Data items:
↓

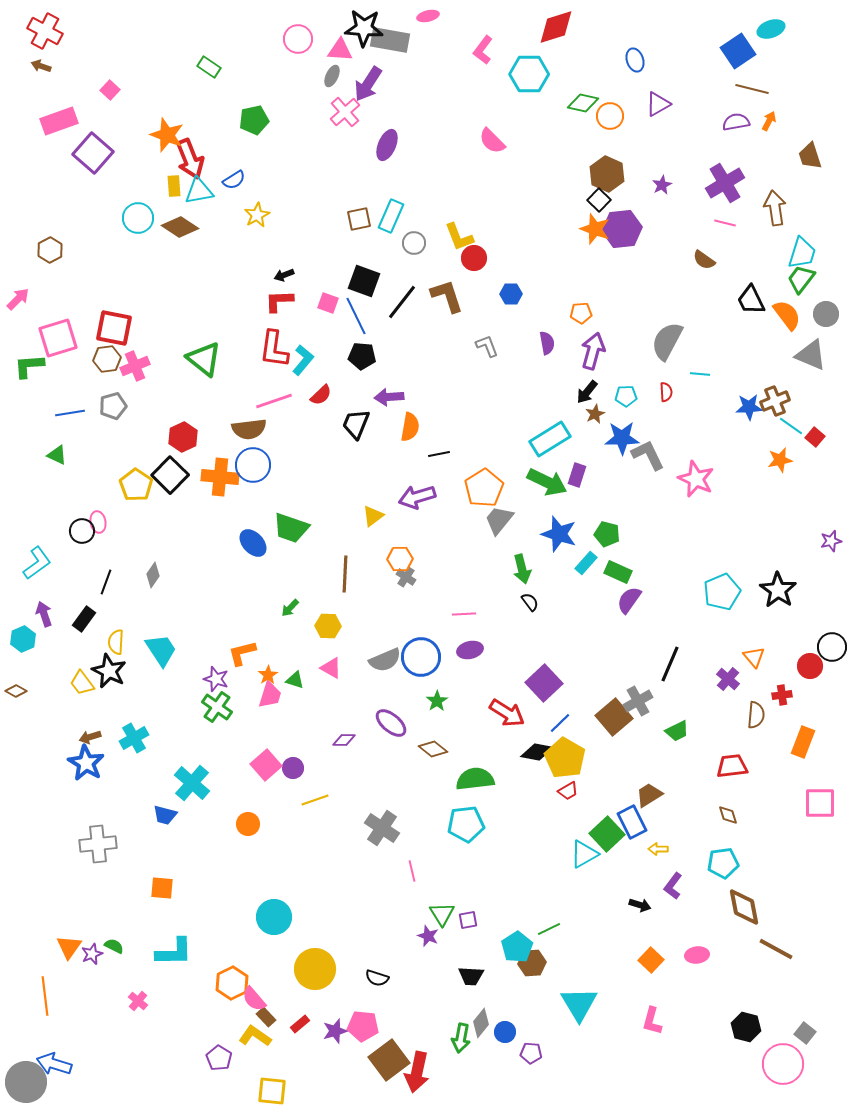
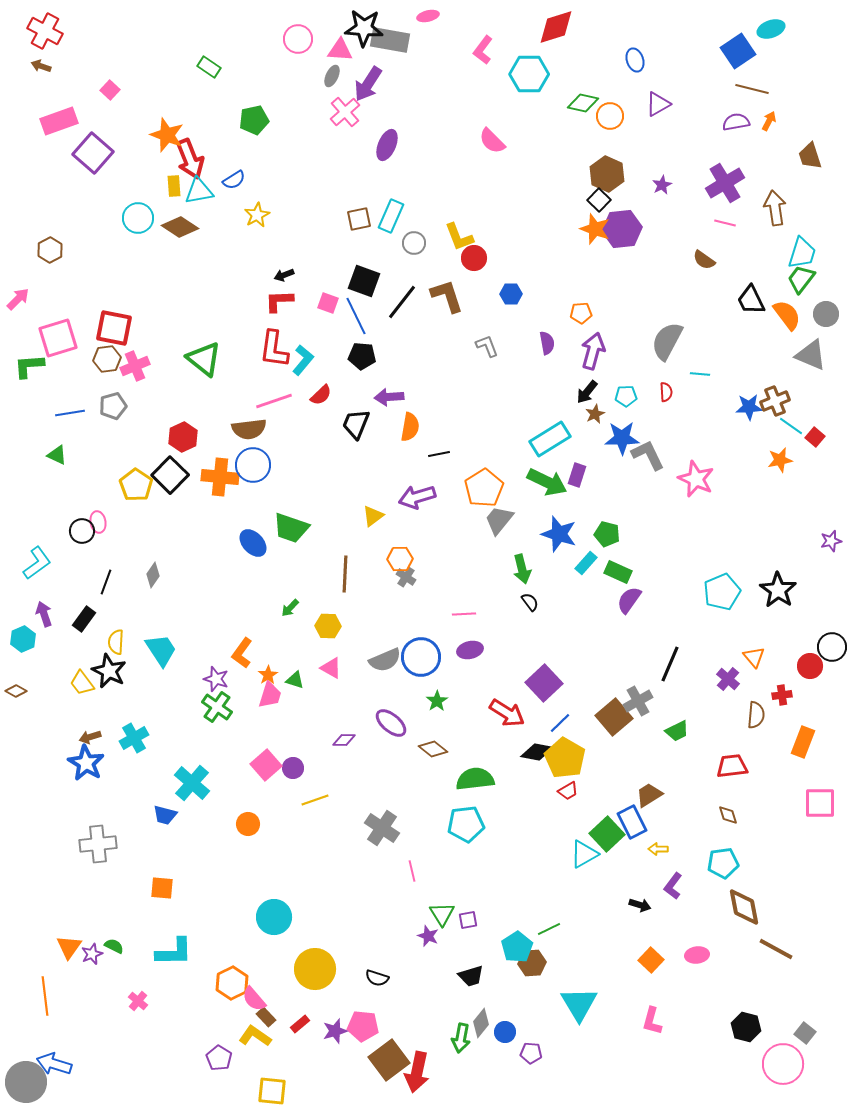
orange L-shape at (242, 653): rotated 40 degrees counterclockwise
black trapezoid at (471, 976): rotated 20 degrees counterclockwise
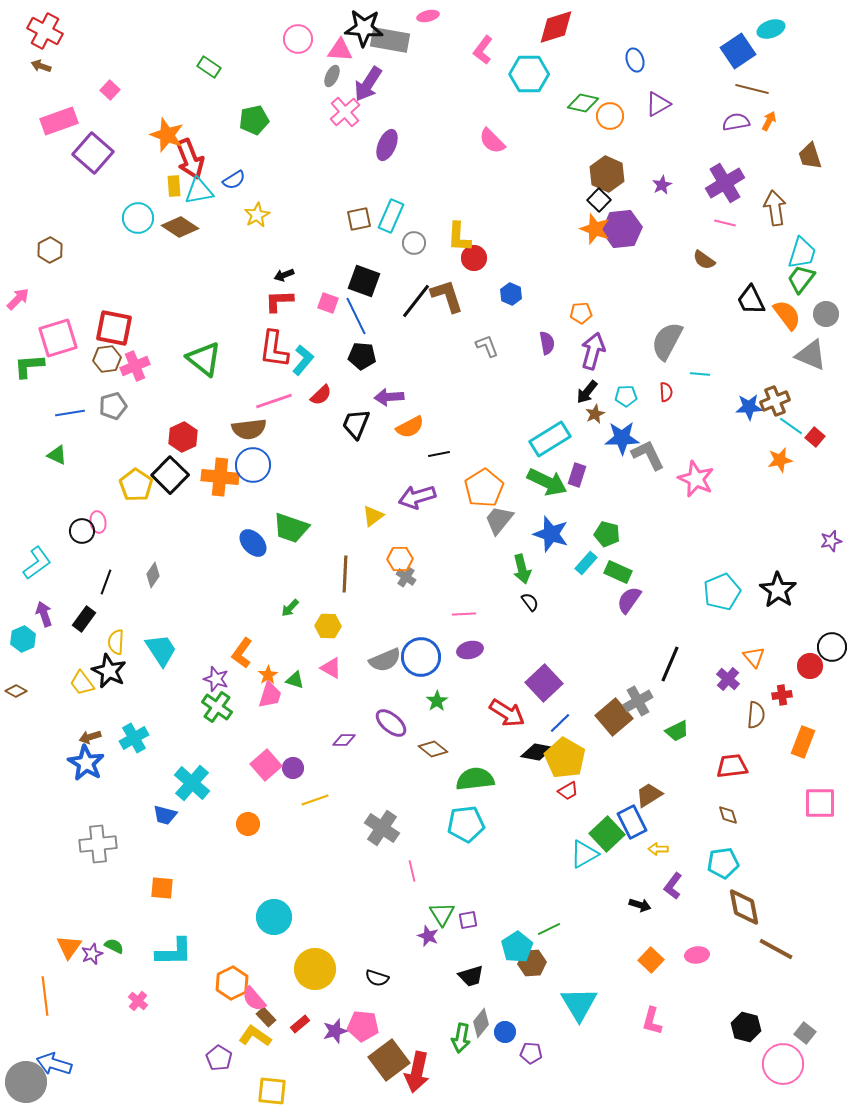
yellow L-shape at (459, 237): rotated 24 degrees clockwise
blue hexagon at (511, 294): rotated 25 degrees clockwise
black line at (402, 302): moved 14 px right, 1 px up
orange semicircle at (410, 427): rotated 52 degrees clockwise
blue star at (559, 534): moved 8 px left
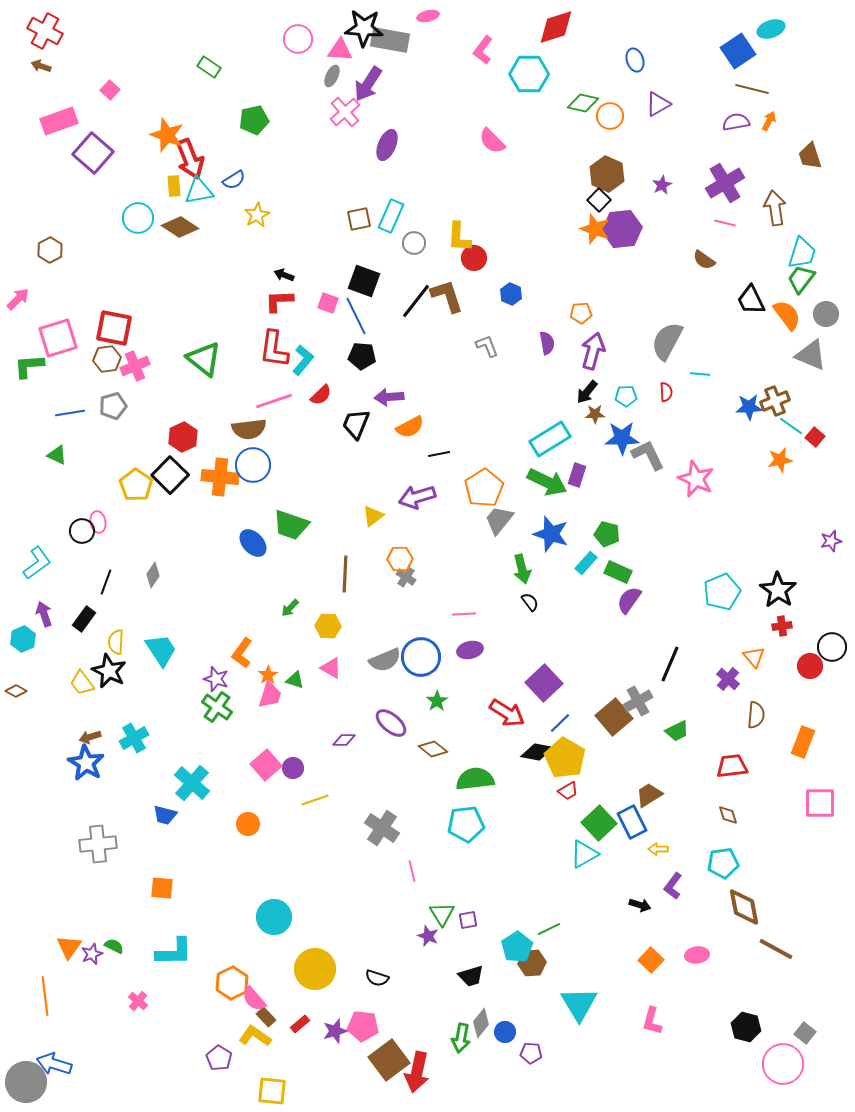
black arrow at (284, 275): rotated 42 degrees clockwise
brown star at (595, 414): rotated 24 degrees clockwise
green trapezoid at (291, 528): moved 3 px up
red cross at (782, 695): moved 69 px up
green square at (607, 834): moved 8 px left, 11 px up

↑

**Exercise requirements**
Arrange the text lines of these rows as a numbered list, dropping the blank lines and the picture markers.

**Output for this task**
1. orange L-shape at (242, 653): rotated 40 degrees counterclockwise
2. black trapezoid at (471, 976): rotated 20 degrees counterclockwise
3. yellow L-shape at (459, 237): rotated 24 degrees clockwise
4. blue hexagon at (511, 294): rotated 25 degrees clockwise
5. black line at (402, 302): moved 14 px right, 1 px up
6. orange semicircle at (410, 427): rotated 52 degrees clockwise
7. blue star at (559, 534): moved 8 px left
8. black arrow at (284, 275): rotated 42 degrees clockwise
9. brown star at (595, 414): rotated 24 degrees clockwise
10. green trapezoid at (291, 528): moved 3 px up
11. red cross at (782, 695): moved 69 px up
12. green square at (607, 834): moved 8 px left, 11 px up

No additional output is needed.